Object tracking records

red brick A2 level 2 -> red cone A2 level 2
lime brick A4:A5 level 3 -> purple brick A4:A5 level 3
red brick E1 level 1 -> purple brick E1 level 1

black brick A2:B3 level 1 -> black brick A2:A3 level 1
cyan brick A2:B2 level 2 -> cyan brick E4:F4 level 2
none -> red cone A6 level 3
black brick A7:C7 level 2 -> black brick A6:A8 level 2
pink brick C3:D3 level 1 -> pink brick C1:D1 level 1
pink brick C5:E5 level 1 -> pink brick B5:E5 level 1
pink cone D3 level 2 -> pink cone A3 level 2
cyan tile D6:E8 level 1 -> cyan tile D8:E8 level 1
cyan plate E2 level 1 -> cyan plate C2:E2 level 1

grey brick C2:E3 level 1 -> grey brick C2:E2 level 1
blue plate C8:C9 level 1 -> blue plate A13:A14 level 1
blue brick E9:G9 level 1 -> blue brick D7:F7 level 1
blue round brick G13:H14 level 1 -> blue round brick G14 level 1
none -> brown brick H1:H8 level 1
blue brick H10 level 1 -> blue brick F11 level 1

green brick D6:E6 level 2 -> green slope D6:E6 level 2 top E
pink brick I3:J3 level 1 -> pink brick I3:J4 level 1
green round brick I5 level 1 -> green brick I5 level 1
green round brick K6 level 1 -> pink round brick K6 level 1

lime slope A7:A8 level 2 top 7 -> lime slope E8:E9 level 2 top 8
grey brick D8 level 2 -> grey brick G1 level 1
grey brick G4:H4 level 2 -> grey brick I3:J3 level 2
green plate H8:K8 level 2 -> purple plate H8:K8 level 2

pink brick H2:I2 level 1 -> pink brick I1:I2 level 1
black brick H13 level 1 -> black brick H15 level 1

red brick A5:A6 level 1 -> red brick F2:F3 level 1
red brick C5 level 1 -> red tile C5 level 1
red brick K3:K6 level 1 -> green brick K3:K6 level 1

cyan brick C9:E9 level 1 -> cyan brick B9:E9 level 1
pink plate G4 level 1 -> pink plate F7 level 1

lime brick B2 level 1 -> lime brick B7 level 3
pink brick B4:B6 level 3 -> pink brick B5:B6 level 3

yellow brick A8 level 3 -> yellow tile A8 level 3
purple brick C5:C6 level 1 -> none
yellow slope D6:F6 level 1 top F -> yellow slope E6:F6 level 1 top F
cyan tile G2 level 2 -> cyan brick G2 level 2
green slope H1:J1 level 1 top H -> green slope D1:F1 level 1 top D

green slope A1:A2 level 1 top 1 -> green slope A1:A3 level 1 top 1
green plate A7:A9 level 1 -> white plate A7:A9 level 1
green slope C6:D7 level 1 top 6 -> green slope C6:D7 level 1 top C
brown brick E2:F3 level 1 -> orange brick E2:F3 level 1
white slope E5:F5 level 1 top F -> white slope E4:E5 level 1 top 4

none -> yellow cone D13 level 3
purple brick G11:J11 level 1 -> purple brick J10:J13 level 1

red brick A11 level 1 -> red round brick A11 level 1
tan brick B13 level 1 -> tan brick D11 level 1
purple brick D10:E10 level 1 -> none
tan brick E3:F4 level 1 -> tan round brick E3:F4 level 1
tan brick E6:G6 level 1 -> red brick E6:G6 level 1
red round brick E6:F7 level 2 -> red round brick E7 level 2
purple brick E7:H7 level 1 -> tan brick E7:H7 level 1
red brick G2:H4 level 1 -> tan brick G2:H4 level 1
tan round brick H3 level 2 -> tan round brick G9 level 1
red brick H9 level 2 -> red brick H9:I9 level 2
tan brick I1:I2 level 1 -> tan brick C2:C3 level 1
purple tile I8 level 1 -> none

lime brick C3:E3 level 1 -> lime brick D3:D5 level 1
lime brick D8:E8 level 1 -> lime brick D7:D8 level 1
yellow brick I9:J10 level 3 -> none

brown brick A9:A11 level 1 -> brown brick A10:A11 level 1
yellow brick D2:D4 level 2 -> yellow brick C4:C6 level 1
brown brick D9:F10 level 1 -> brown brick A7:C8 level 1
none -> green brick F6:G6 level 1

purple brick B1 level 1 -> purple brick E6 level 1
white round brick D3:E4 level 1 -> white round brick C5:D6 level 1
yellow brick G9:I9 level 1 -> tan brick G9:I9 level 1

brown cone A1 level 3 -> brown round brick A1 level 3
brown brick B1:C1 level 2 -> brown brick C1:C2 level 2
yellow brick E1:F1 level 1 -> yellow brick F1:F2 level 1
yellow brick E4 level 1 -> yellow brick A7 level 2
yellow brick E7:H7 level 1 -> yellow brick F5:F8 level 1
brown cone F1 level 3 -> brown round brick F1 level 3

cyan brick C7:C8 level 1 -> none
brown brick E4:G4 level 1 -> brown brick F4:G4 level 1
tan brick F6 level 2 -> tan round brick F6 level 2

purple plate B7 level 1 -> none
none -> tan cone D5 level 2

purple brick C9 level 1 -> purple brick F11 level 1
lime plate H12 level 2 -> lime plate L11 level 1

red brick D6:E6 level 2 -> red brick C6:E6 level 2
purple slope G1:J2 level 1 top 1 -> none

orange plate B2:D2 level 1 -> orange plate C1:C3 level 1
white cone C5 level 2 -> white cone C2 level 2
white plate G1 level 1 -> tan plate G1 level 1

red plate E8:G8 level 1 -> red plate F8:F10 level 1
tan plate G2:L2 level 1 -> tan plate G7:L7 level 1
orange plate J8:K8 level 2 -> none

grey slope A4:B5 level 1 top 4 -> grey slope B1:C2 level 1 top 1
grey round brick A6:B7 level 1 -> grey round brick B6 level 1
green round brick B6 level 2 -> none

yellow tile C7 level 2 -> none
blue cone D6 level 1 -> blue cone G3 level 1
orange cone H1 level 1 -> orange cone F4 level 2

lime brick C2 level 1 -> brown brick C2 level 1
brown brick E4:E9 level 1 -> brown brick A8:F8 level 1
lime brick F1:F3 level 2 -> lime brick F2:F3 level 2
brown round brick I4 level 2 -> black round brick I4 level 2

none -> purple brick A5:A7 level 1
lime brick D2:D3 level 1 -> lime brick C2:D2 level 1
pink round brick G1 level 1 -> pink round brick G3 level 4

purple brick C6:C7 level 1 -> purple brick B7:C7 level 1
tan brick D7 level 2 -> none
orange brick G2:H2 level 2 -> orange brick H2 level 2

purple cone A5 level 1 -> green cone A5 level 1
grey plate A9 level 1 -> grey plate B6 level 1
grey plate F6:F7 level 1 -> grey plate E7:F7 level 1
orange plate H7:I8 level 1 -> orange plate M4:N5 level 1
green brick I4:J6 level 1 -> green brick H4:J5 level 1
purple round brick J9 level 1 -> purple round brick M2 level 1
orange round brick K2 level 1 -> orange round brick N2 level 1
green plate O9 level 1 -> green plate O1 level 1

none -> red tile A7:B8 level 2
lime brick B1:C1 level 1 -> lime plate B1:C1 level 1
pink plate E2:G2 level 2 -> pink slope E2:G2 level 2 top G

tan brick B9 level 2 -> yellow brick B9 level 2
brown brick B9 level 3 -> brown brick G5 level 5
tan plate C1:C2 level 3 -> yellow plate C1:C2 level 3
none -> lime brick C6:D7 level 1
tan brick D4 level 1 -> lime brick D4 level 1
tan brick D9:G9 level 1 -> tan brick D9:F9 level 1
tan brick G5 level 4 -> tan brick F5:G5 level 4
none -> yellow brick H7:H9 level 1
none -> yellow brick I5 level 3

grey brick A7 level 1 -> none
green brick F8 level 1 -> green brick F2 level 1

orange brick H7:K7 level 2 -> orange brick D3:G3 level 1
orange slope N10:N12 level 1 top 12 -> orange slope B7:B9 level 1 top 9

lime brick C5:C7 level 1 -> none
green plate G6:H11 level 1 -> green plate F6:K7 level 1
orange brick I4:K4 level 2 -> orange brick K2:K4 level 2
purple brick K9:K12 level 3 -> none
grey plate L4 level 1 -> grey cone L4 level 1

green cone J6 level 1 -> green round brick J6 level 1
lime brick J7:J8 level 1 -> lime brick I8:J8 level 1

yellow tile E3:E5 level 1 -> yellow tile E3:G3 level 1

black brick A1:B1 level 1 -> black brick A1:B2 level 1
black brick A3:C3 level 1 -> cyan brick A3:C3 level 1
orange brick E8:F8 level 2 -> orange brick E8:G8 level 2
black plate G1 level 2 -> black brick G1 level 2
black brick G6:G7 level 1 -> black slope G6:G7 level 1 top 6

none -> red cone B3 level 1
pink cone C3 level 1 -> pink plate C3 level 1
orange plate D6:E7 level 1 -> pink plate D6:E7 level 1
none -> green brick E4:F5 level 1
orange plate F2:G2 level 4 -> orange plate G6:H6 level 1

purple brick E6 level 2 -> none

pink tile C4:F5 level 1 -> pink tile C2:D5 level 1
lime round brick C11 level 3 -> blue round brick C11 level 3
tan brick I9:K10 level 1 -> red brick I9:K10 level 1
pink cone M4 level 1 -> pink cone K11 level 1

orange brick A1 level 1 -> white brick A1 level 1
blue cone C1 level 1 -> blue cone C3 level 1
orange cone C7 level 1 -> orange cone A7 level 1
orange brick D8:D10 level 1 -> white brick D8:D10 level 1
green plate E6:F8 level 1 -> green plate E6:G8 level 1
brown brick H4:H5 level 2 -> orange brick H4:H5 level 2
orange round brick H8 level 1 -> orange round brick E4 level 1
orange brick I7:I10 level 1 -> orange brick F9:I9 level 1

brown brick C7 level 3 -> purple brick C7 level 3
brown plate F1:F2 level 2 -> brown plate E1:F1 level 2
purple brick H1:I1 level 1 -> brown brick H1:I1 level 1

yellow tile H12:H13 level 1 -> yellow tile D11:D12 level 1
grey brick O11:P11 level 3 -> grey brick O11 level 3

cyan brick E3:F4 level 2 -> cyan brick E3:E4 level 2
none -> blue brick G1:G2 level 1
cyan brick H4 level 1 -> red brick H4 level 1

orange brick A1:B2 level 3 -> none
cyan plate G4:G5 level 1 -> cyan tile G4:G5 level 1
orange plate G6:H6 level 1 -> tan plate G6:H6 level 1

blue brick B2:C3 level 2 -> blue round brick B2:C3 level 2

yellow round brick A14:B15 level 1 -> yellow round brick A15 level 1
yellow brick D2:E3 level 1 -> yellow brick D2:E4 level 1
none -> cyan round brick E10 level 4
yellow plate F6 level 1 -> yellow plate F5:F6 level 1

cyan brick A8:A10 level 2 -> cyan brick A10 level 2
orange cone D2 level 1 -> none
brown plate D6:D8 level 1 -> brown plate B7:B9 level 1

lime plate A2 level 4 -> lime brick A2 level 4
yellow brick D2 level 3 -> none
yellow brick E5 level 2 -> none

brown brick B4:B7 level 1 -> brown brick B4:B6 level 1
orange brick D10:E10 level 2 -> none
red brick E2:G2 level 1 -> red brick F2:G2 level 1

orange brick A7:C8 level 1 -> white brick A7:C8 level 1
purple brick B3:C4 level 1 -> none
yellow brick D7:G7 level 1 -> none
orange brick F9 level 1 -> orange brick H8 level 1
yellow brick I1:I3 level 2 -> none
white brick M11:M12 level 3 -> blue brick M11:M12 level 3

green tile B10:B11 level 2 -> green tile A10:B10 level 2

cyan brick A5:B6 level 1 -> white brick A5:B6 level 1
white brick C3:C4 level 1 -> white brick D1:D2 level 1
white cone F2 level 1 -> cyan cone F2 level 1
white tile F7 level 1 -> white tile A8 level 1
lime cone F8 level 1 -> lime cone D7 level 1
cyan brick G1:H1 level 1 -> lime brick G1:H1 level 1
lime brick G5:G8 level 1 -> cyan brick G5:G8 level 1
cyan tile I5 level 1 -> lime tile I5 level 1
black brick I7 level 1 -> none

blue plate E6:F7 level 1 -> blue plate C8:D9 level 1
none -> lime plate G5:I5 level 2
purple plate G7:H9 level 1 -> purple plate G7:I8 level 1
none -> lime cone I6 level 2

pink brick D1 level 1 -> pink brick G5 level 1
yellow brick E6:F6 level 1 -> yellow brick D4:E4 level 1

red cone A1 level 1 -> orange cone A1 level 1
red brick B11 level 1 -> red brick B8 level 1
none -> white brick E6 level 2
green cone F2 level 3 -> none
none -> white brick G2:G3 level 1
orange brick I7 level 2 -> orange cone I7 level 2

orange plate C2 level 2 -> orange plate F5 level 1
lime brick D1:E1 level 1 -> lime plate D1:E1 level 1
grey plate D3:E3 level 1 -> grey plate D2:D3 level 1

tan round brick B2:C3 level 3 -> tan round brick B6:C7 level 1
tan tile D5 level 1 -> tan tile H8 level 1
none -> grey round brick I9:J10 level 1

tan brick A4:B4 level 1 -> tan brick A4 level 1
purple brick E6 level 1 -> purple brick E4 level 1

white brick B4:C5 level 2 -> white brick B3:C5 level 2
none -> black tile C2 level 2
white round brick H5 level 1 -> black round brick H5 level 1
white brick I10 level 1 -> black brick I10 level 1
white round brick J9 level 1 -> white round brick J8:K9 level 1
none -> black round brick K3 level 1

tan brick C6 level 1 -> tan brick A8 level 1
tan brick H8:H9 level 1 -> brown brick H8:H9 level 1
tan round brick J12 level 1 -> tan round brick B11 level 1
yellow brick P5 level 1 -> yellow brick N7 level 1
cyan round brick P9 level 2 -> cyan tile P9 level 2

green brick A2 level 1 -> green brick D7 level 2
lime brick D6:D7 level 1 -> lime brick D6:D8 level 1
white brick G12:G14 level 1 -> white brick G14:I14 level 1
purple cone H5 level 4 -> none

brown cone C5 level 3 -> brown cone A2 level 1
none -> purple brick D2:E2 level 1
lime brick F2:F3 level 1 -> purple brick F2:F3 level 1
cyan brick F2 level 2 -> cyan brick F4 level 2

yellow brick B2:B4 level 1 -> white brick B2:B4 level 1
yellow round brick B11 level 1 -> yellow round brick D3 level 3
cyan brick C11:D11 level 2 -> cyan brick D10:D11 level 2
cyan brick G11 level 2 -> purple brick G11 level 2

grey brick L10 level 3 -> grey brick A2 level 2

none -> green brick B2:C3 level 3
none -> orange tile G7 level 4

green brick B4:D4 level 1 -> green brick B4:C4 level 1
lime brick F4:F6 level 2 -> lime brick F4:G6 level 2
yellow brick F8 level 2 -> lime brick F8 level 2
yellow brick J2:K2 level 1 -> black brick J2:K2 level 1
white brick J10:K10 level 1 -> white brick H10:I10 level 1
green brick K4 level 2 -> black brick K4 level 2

WHAT YOU ARE ASKED TO DO:
In the entries above, identify each line that includes the string "blue", then copy it.

TASK ANSWER:
blue plate C8:C9 level 1 -> blue plate A13:A14 level 1
blue brick E9:G9 level 1 -> blue brick D7:F7 level 1
blue round brick G13:H14 level 1 -> blue round brick G14 level 1
blue brick H10 level 1 -> blue brick F11 level 1
blue cone D6 level 1 -> blue cone G3 level 1
lime round brick C11 level 3 -> blue round brick C11 level 3
blue cone C1 level 1 -> blue cone C3 level 1
none -> blue brick G1:G2 level 1
blue brick B2:C3 level 2 -> blue round brick B2:C3 level 2
white brick M11:M12 level 3 -> blue brick M11:M12 level 3
blue plate E6:F7 level 1 -> blue plate C8:D9 level 1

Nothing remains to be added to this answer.